**DATASET RECORDS**
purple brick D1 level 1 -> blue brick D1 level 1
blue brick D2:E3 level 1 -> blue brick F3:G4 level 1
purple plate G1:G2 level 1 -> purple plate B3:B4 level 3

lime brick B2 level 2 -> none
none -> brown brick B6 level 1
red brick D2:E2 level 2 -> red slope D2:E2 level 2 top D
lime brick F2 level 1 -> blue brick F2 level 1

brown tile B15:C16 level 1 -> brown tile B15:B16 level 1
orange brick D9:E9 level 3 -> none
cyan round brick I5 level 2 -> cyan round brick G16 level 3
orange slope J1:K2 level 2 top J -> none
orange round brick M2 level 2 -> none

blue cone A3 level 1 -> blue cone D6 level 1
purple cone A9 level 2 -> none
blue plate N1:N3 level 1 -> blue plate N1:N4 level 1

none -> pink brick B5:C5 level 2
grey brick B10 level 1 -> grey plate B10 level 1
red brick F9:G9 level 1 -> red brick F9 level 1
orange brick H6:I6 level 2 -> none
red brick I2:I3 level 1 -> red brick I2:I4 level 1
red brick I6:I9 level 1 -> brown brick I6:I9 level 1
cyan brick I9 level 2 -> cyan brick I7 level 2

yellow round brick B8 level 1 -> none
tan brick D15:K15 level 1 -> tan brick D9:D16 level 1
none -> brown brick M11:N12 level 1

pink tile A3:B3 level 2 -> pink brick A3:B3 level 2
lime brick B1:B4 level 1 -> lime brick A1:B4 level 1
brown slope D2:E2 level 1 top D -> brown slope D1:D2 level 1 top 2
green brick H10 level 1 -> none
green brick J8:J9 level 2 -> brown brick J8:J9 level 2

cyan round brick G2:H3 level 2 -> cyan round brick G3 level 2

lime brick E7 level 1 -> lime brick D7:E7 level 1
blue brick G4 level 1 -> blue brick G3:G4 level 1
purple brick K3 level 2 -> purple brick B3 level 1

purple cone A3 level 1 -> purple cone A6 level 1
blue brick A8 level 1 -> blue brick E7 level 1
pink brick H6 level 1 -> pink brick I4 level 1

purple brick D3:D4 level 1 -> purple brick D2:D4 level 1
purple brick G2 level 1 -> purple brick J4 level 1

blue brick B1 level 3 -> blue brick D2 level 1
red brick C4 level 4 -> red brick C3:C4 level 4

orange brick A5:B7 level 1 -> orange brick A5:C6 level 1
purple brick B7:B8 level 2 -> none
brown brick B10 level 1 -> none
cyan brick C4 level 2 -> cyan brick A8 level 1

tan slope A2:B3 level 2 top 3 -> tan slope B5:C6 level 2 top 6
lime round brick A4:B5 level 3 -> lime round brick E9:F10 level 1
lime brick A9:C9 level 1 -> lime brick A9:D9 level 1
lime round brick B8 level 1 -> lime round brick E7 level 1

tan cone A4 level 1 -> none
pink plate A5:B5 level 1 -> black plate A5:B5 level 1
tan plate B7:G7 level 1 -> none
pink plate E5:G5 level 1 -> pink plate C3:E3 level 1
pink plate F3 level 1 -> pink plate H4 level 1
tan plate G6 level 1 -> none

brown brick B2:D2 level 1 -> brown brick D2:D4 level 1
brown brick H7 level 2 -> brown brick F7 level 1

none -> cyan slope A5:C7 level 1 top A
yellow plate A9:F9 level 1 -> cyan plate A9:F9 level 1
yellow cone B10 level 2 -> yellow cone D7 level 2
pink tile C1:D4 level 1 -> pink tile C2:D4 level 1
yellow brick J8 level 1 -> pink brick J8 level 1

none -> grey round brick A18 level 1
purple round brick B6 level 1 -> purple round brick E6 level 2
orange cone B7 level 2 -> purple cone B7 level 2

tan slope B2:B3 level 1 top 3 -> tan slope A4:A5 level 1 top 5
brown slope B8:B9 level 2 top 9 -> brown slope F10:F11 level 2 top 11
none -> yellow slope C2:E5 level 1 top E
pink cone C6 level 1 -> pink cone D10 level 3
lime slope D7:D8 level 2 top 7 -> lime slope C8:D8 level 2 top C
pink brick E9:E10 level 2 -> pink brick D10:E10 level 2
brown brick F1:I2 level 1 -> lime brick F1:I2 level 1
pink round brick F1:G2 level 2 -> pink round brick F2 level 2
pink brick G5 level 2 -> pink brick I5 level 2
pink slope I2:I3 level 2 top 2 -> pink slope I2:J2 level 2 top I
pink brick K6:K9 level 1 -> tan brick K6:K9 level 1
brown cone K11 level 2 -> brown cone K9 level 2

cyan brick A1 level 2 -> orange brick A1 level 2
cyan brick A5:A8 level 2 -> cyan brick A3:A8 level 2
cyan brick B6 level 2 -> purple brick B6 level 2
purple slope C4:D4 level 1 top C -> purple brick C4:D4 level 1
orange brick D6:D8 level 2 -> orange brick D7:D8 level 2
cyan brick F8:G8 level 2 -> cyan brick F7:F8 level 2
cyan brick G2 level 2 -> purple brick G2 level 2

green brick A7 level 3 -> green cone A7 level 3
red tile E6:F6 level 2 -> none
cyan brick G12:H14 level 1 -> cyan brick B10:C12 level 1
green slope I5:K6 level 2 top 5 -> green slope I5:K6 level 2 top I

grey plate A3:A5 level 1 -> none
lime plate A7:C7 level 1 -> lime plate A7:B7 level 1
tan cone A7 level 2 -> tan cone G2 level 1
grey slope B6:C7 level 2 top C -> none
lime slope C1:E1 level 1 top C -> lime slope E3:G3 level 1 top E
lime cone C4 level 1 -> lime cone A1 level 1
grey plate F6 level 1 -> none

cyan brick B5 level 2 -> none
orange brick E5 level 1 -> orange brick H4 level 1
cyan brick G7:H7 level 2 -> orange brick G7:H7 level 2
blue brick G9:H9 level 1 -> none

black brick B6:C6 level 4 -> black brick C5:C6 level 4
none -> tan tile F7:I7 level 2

**EXERCISE**
Output exactly the leading lines of the data, up to and including the line marked by "green brick H10 level 1 -> none".

**ANSWER TO THIS TASK**
purple brick D1 level 1 -> blue brick D1 level 1
blue brick D2:E3 level 1 -> blue brick F3:G4 level 1
purple plate G1:G2 level 1 -> purple plate B3:B4 level 3

lime brick B2 level 2 -> none
none -> brown brick B6 level 1
red brick D2:E2 level 2 -> red slope D2:E2 level 2 top D
lime brick F2 level 1 -> blue brick F2 level 1

brown tile B15:C16 level 1 -> brown tile B15:B16 level 1
orange brick D9:E9 level 3 -> none
cyan round brick I5 level 2 -> cyan round brick G16 level 3
orange slope J1:K2 level 2 top J -> none
orange round brick M2 level 2 -> none

blue cone A3 level 1 -> blue cone D6 level 1
purple cone A9 level 2 -> none
blue plate N1:N3 level 1 -> blue plate N1:N4 level 1

none -> pink brick B5:C5 level 2
grey brick B10 level 1 -> grey plate B10 level 1
red brick F9:G9 level 1 -> red brick F9 level 1
orange brick H6:I6 level 2 -> none
red brick I2:I3 level 1 -> red brick I2:I4 level 1
red brick I6:I9 level 1 -> brown brick I6:I9 level 1
cyan brick I9 level 2 -> cyan brick I7 level 2

yellow round brick B8 level 1 -> none
tan brick D15:K15 level 1 -> tan brick D9:D16 level 1
none -> brown brick M11:N12 level 1

pink tile A3:B3 level 2 -> pink brick A3:B3 level 2
lime brick B1:B4 level 1 -> lime brick A1:B4 level 1
brown slope D2:E2 level 1 top D -> brown slope D1:D2 level 1 top 2
green brick H10 level 1 -> none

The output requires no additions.